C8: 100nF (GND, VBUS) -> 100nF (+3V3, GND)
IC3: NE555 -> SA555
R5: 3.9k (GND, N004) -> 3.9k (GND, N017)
════════
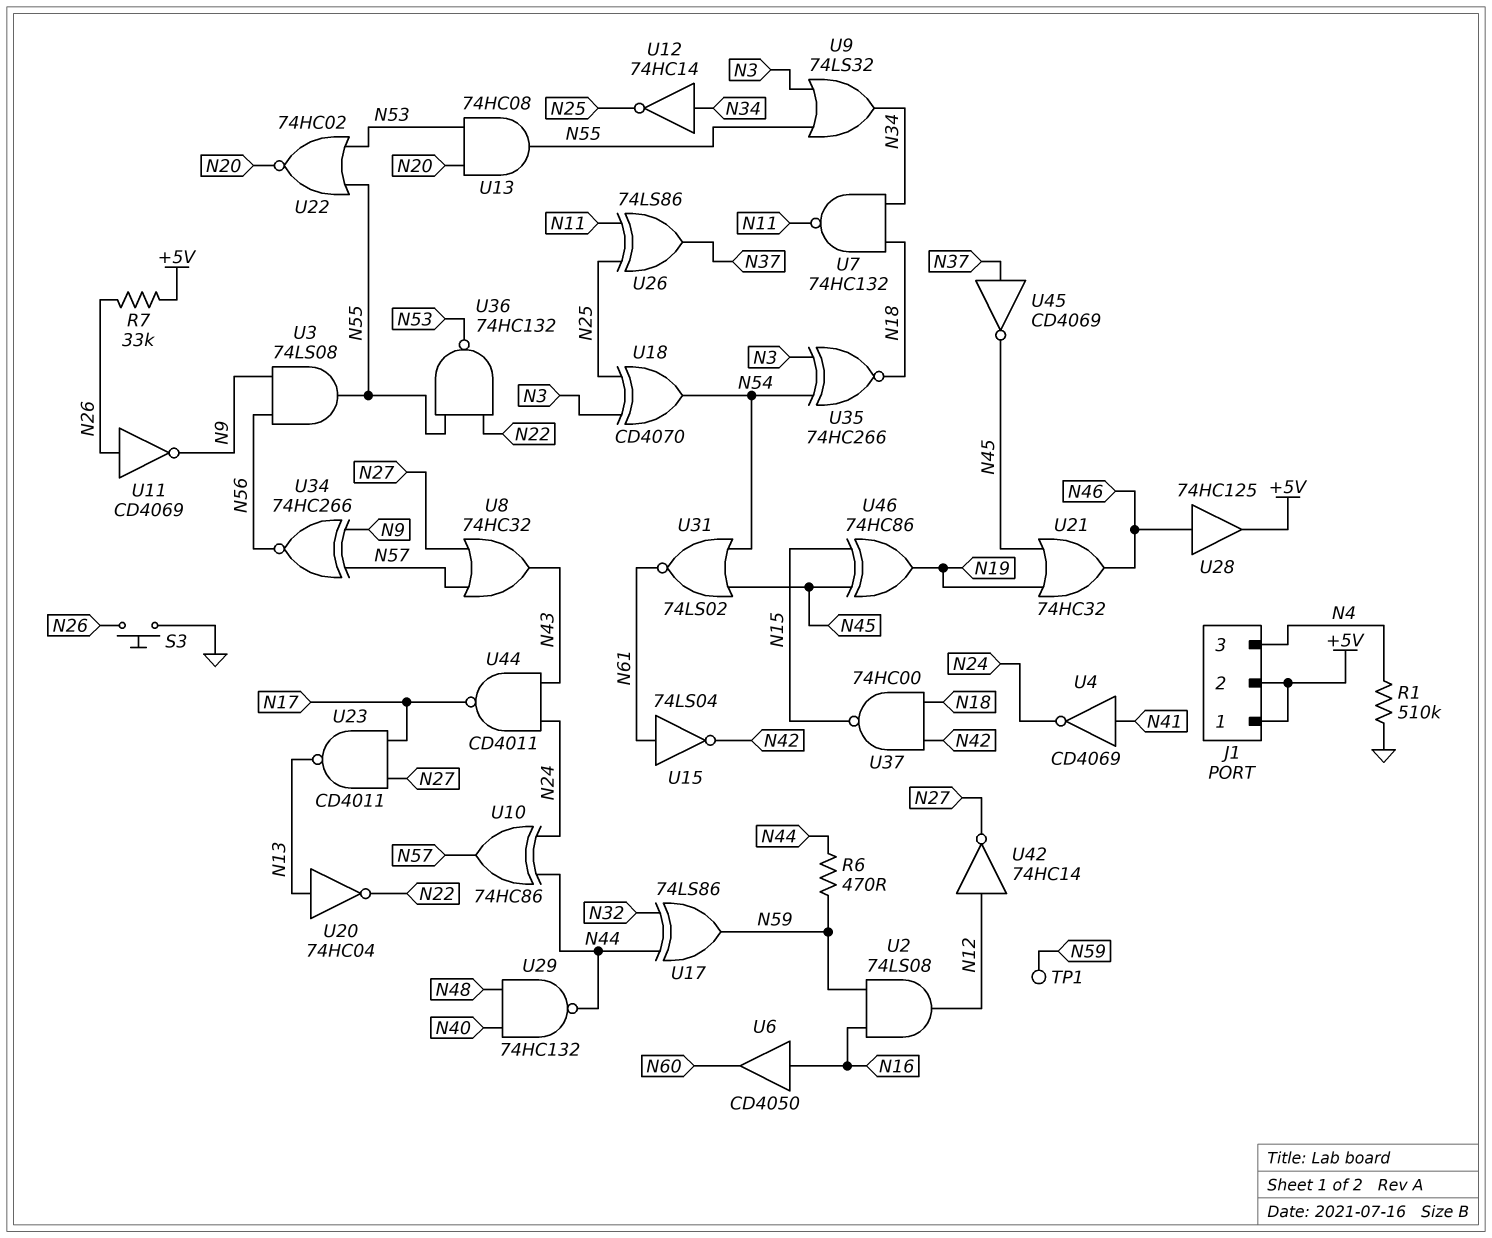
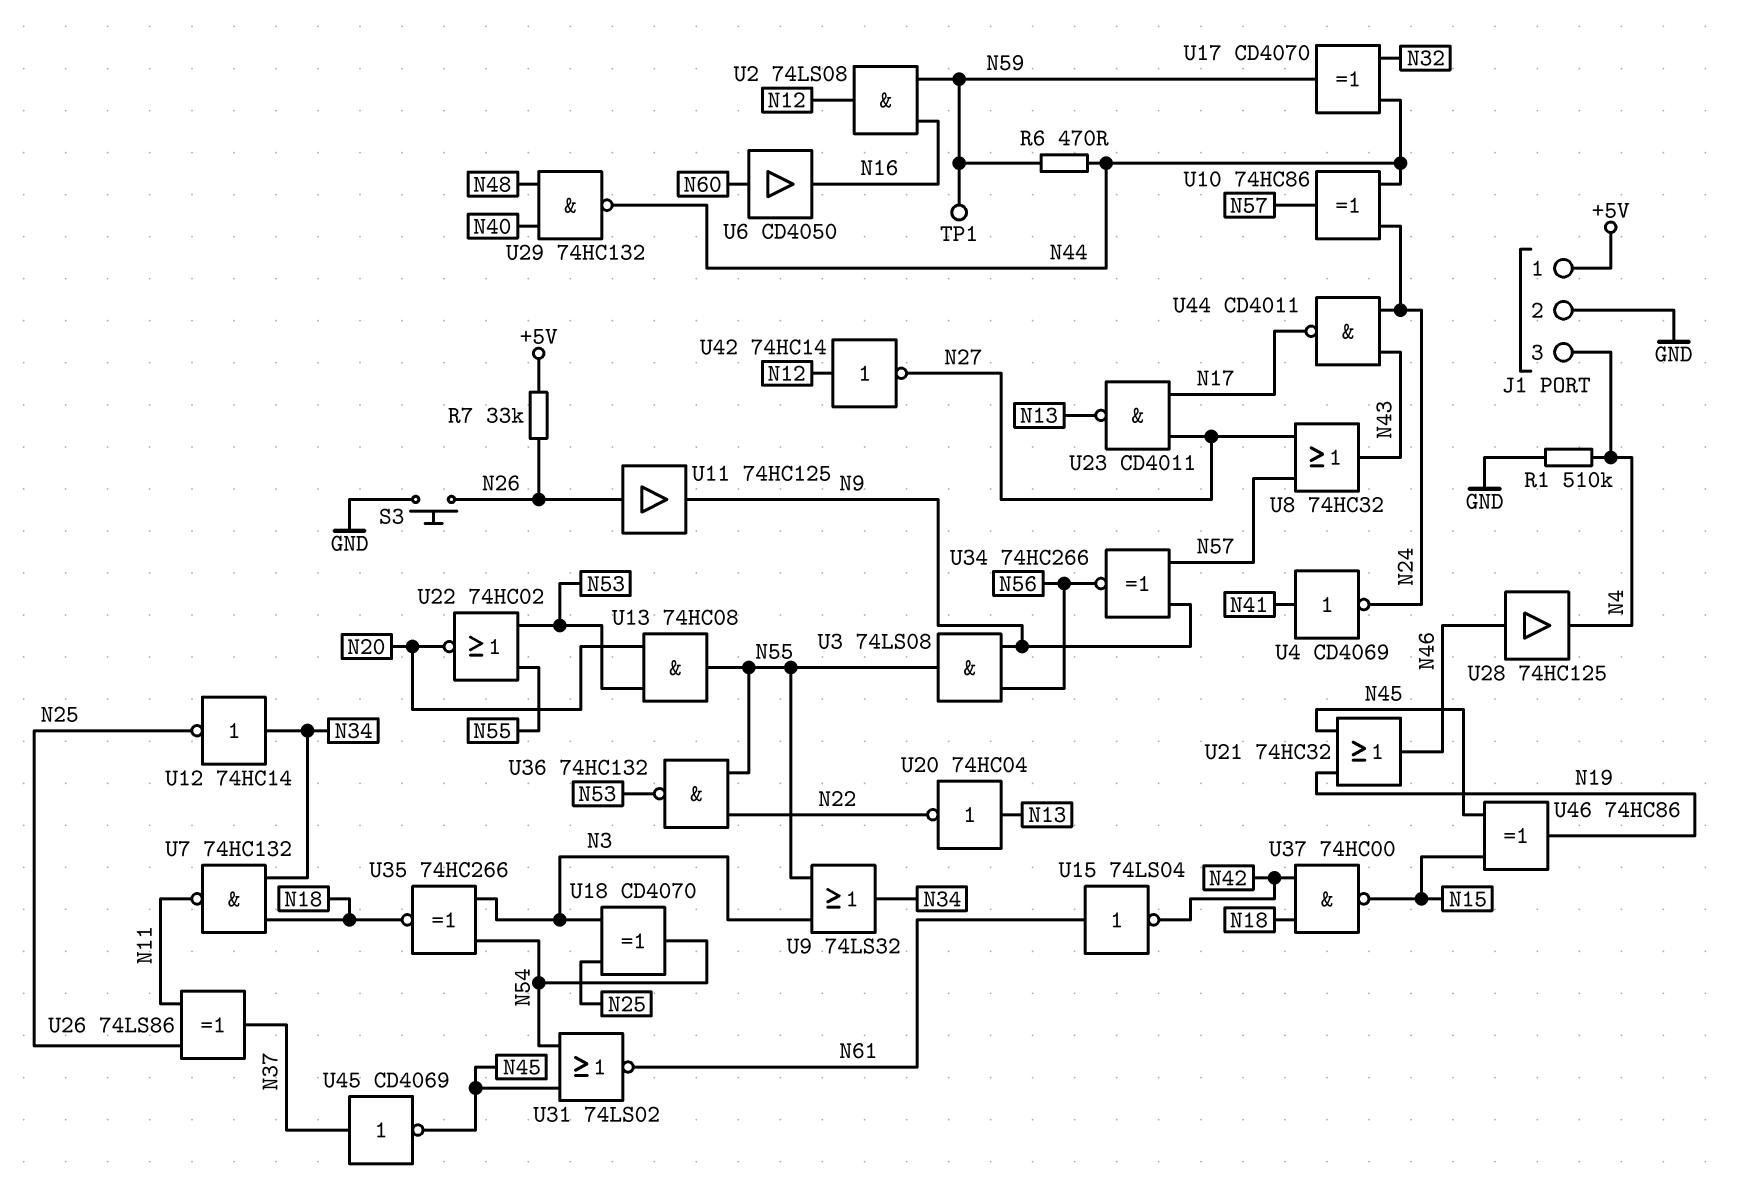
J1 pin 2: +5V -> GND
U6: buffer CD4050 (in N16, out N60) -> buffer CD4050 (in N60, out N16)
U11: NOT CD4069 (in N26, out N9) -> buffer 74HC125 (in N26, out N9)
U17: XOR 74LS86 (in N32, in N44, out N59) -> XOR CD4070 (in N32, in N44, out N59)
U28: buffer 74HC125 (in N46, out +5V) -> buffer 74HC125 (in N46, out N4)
════════
§ **TASK REQUIREMENTS**
Please report every line of the listing that contains the string "buffer".

§ **YOUR RESPONSE**
U6: buffer CD4050 (in N16, out N60) -> buffer CD4050 (in N60, out N16)
U11: NOT CD4069 (in N26, out N9) -> buffer 74HC125 (in N26, out N9)
U28: buffer 74HC125 (in N46, out +5V) -> buffer 74HC125 (in N46, out N4)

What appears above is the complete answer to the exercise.